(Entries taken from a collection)
+===+

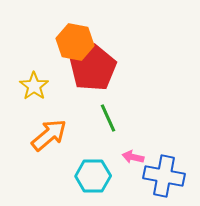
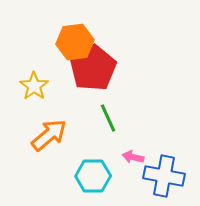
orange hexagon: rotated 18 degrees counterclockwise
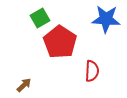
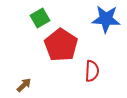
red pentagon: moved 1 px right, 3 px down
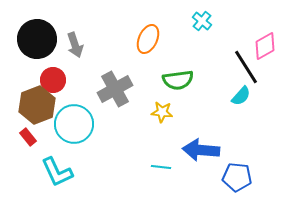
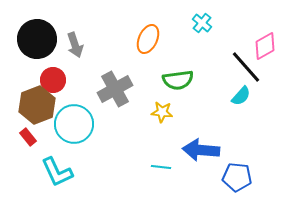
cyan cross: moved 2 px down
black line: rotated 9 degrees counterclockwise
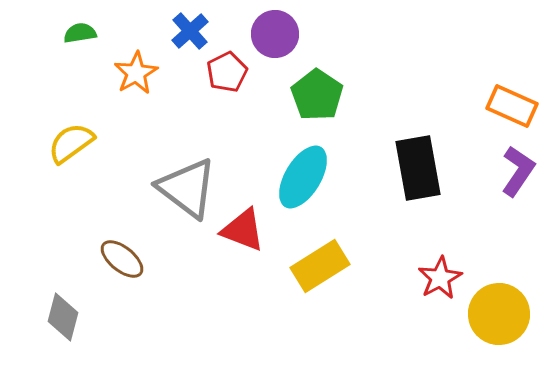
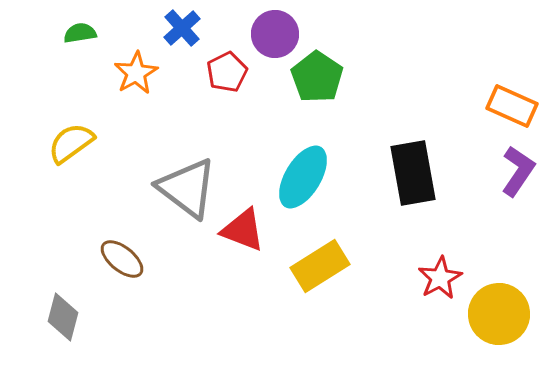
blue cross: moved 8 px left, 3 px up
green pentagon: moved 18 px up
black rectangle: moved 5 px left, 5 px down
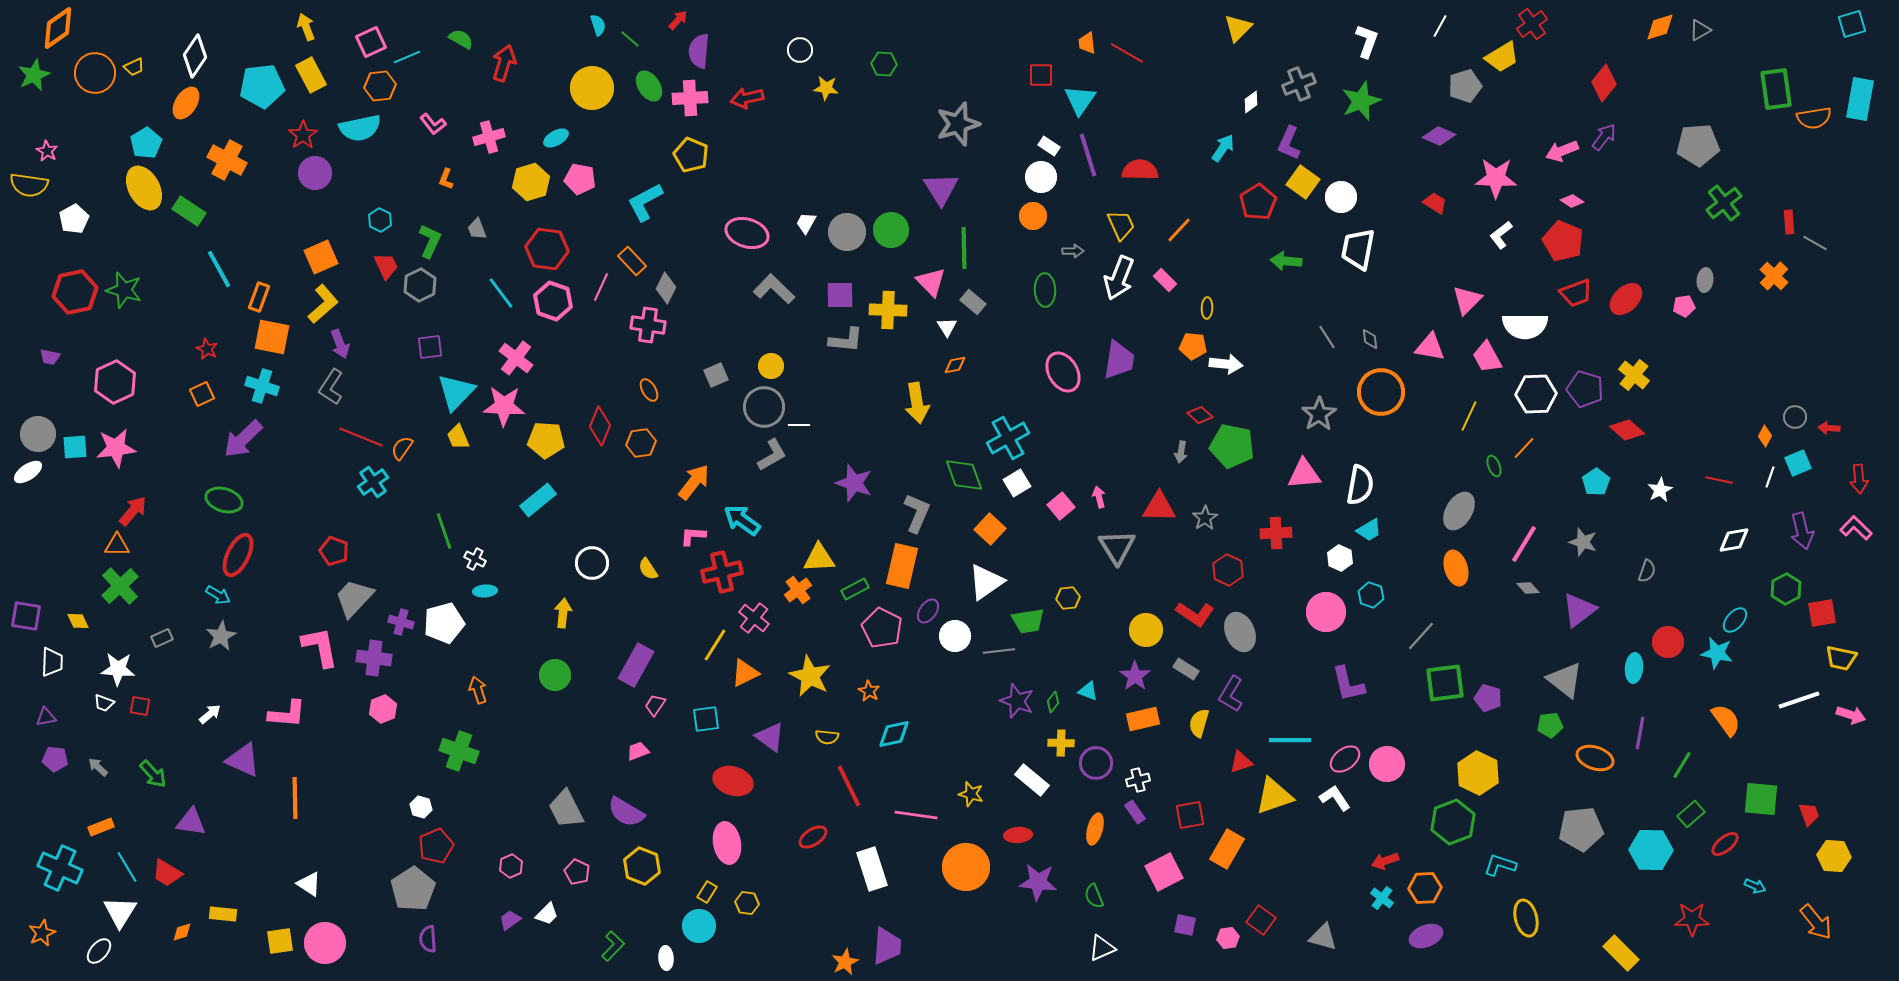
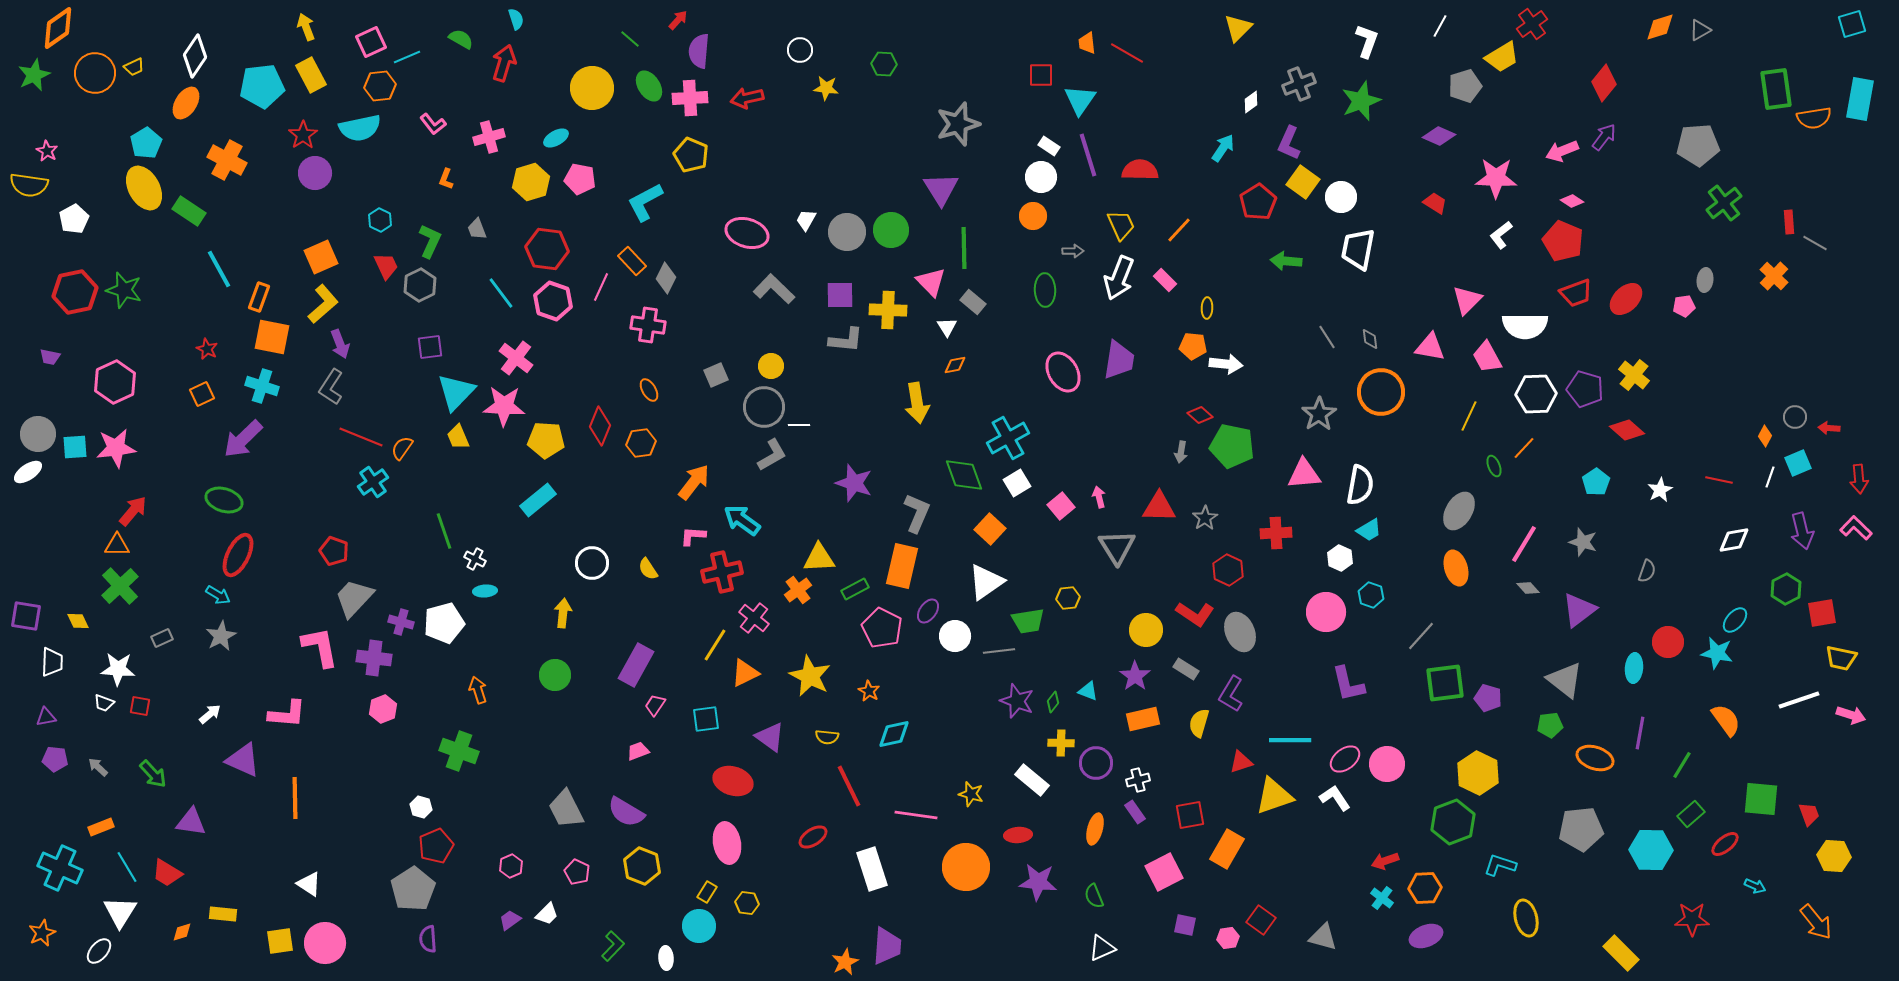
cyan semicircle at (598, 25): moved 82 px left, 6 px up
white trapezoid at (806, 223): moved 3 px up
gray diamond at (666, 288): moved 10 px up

+===+

■ **WHAT TO DO**: Set down every record exactly as written, but drop the pictures.

■ **YOUR SOLUTION**:
orange hexagon: rotated 18 degrees counterclockwise
red pentagon: moved 1 px right, 3 px down
cyan cross: moved 2 px down
black line: rotated 9 degrees counterclockwise
blue cross: moved 8 px left, 3 px up
green pentagon: moved 18 px up
black rectangle: moved 5 px left, 5 px down
cyan semicircle at (598, 25): moved 82 px left, 6 px up
white trapezoid at (806, 223): moved 3 px up
gray diamond at (666, 288): moved 10 px up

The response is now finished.